* _JOB_
Locate every line in the entries below that contains the string "autoBeamOff" and copy each of those lines. Case matters.
***** RECORDS SUPPLIED
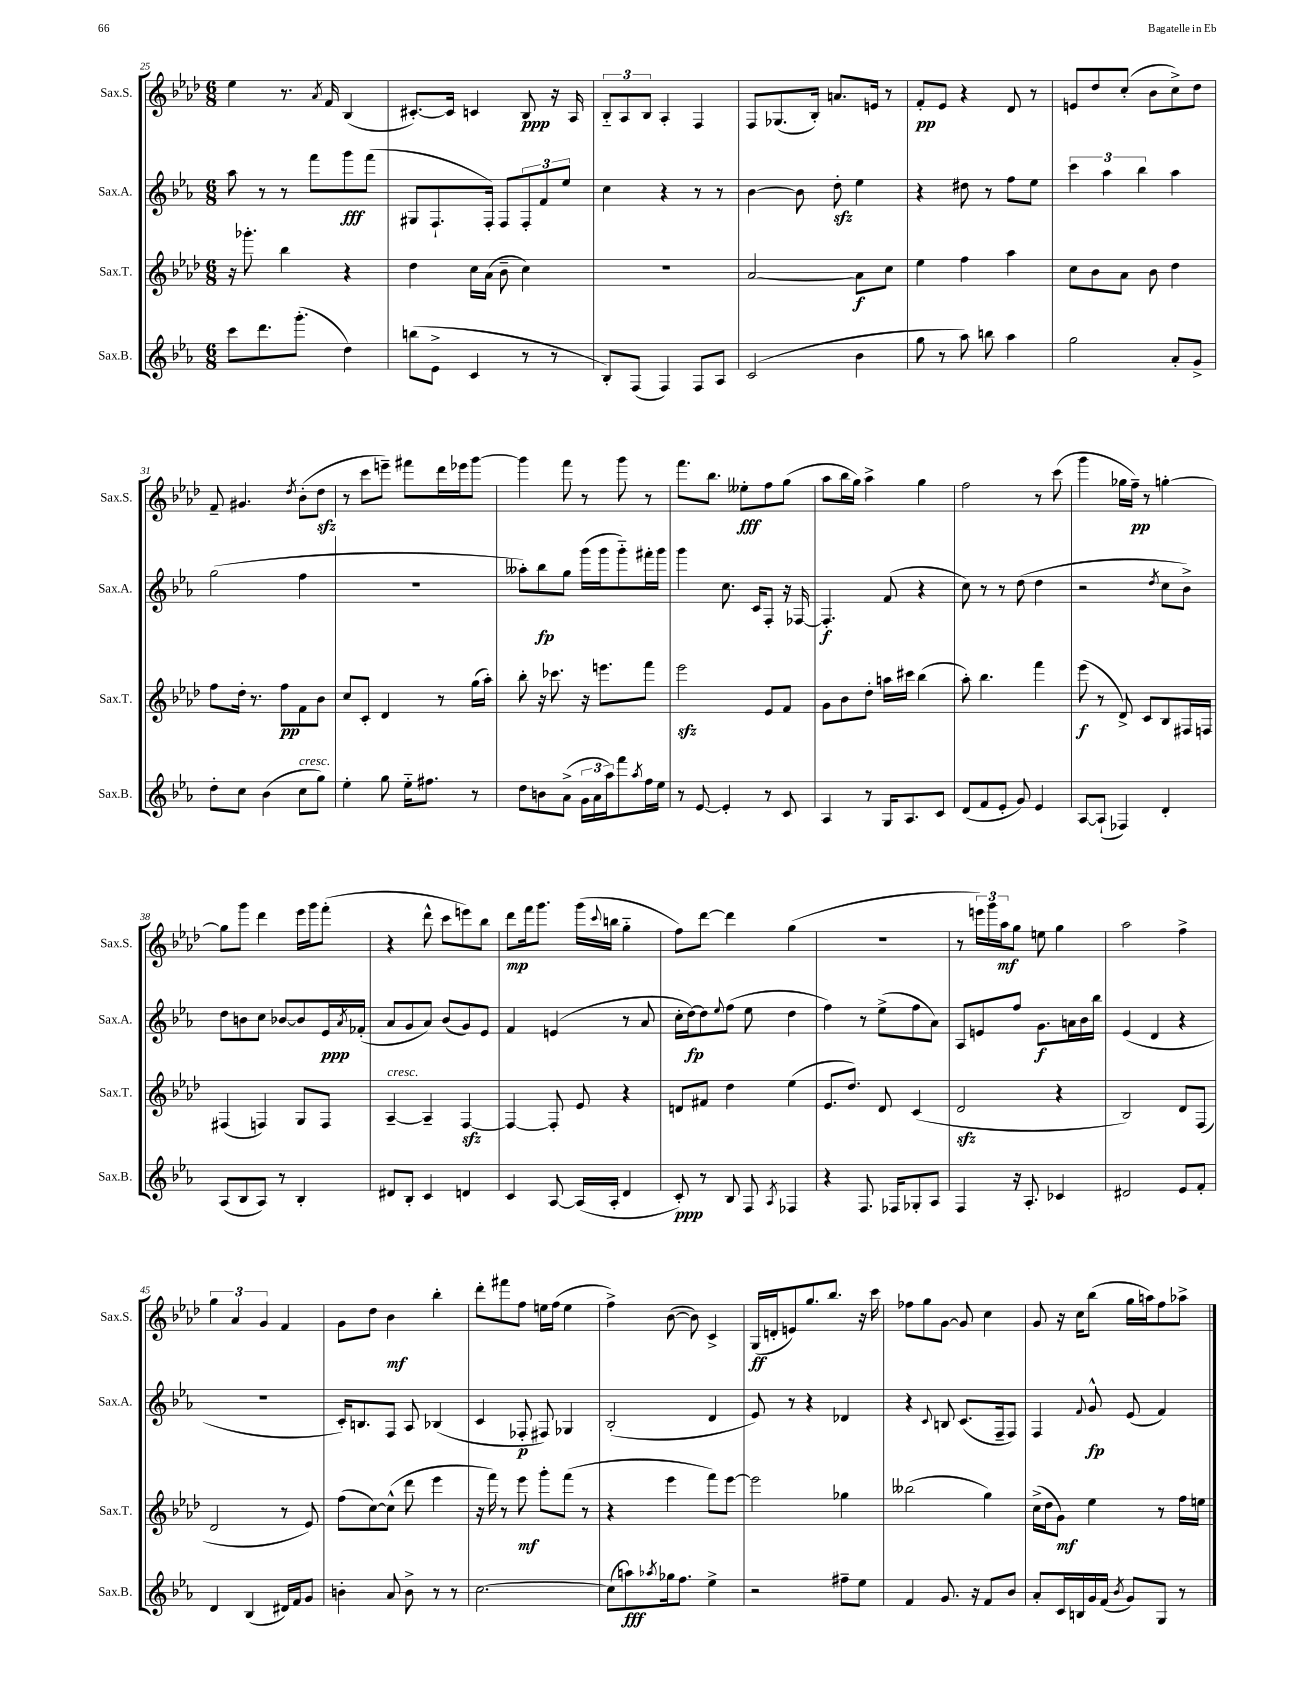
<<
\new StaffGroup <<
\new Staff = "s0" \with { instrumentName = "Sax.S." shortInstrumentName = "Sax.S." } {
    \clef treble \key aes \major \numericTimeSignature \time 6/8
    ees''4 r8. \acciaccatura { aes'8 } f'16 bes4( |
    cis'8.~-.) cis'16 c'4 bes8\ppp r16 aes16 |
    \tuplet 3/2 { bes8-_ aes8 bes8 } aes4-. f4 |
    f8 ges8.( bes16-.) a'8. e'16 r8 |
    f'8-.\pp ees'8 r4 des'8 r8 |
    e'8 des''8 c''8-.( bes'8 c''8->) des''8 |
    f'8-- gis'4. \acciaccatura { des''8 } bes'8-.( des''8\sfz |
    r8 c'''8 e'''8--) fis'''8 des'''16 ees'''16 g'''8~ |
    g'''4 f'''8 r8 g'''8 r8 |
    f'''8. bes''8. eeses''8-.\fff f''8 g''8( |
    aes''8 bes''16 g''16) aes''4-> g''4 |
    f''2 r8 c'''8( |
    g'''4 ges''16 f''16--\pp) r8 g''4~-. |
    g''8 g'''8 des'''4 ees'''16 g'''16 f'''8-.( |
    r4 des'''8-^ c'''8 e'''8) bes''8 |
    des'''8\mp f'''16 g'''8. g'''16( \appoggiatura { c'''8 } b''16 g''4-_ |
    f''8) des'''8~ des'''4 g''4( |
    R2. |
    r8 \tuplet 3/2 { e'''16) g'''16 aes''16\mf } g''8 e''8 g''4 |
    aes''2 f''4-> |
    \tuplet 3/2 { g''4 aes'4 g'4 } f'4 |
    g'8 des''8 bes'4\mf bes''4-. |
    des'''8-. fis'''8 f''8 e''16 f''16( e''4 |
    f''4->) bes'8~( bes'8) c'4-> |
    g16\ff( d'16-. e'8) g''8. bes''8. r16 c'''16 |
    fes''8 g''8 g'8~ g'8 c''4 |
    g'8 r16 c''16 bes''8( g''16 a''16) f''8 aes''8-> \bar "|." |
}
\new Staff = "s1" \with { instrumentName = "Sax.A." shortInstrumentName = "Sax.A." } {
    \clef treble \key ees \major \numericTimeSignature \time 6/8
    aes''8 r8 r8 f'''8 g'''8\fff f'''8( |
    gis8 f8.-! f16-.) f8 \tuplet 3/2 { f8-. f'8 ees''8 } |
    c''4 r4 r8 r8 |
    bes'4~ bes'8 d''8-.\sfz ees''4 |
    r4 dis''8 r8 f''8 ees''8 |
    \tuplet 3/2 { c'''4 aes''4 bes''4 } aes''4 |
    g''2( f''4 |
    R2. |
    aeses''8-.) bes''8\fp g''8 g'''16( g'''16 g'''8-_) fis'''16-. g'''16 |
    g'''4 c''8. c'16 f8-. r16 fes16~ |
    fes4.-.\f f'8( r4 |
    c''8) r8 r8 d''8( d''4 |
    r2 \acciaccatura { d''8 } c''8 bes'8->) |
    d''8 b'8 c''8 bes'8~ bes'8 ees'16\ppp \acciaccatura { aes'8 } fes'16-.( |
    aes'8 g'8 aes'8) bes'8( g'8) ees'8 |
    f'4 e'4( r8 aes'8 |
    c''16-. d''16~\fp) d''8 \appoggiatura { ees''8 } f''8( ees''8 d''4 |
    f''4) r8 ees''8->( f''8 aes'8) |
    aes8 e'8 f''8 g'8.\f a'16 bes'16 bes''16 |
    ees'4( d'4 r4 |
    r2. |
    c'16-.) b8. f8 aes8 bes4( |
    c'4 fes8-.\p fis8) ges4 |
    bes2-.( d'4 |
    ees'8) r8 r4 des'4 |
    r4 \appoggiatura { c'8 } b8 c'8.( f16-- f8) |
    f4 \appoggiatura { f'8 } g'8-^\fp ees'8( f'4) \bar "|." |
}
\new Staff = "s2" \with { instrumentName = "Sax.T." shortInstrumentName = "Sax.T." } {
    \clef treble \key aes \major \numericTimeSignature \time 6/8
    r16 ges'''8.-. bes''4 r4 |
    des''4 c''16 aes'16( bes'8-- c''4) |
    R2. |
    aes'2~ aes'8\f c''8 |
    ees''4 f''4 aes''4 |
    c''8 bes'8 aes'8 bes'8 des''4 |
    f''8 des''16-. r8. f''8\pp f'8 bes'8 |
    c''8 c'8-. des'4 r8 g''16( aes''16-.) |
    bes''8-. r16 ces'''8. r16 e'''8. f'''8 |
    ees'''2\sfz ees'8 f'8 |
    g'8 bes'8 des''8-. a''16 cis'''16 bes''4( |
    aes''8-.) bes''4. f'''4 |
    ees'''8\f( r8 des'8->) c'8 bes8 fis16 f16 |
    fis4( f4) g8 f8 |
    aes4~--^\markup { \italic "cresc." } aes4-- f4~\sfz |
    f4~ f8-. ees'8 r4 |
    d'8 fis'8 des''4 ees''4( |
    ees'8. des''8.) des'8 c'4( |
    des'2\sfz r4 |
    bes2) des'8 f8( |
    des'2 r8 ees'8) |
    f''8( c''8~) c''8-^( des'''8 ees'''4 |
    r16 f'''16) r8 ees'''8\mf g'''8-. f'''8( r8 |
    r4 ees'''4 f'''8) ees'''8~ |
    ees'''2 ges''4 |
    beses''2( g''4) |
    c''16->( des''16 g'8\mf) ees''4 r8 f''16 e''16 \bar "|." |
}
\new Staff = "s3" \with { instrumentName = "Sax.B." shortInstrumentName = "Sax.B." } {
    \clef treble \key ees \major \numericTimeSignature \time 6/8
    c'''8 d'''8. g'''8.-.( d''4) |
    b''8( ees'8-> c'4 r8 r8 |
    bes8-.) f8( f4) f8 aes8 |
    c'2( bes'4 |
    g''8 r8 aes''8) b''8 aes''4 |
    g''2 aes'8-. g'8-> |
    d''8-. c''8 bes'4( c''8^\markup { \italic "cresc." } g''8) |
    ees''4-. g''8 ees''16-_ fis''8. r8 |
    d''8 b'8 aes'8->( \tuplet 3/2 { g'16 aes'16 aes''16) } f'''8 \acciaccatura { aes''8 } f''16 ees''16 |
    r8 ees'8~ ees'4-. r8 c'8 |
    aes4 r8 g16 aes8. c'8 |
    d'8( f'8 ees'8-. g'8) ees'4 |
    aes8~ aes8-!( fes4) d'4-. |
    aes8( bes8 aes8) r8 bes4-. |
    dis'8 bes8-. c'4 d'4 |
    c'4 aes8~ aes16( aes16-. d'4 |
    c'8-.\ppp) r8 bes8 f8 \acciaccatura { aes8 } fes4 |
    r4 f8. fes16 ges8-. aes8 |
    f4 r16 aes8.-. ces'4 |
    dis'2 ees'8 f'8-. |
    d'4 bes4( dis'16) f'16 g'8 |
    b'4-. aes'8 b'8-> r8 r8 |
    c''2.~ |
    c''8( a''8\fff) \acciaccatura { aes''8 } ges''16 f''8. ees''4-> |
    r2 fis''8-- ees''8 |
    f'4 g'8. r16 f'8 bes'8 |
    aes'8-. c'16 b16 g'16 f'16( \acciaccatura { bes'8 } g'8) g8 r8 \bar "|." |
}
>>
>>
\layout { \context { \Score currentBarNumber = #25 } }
**********
***** RECORDS SUPPLIED
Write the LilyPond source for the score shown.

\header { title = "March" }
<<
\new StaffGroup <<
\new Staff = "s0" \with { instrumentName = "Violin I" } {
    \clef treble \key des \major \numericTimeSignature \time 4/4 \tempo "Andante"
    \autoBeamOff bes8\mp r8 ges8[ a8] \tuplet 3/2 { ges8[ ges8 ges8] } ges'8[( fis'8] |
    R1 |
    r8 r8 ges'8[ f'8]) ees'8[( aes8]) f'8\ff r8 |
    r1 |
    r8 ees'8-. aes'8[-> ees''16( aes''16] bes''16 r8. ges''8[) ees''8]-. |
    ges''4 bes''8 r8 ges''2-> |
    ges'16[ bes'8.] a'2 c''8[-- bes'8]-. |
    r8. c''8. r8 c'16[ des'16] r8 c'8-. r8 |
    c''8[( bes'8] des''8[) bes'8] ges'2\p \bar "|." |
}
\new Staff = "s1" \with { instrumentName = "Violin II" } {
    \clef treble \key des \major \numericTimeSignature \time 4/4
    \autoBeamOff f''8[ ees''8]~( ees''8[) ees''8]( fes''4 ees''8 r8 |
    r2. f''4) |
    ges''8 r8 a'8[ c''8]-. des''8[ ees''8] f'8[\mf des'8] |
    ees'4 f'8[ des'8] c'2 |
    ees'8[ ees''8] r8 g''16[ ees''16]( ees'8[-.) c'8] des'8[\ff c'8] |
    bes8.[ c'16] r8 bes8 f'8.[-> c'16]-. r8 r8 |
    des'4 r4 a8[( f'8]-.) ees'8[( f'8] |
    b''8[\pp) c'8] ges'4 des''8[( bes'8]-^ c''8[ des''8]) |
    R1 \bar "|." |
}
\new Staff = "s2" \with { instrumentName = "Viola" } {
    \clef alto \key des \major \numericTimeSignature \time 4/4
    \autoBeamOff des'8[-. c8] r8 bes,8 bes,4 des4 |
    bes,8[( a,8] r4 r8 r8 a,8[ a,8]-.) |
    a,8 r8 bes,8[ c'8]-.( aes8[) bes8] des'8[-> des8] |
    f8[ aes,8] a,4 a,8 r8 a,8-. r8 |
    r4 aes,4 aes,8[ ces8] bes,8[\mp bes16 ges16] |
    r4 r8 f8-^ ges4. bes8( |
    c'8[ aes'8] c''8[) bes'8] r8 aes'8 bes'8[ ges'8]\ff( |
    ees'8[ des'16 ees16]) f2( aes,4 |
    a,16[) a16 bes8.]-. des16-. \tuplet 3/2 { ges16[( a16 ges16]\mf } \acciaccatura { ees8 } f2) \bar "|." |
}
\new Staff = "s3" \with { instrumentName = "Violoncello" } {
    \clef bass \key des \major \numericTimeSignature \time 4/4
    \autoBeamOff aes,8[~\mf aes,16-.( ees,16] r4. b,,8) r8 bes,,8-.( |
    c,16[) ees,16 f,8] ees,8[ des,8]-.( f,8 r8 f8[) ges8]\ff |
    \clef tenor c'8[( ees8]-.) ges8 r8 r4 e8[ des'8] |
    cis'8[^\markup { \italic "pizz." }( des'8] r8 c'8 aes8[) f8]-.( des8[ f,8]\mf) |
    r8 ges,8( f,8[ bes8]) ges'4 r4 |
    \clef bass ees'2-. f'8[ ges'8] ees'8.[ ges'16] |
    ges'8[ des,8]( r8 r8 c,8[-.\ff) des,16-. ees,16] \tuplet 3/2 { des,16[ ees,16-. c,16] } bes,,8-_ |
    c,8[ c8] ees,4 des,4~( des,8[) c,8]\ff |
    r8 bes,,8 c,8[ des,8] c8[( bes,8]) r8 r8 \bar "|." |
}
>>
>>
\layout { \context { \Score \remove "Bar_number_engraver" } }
**********
* _EXERCISE SOLUTION_
    \autoBeamOff bes8\mp r8 ges8[ a8] \tuplet 3/2 { ges8[ ges8 ges8] } ges'8[( fis'8] |
    \autoBeamOff f''8[ ees''8]~( ees''8[) ees''8]( fes''4 ees''8 r8 |
    \autoBeamOff des'8[-. c8] r8 bes,8 bes,4 des4 |
    \autoBeamOff aes,8[~\mf aes,16-.( ees,16] r4. b,,8) r8 bes,,8-.( |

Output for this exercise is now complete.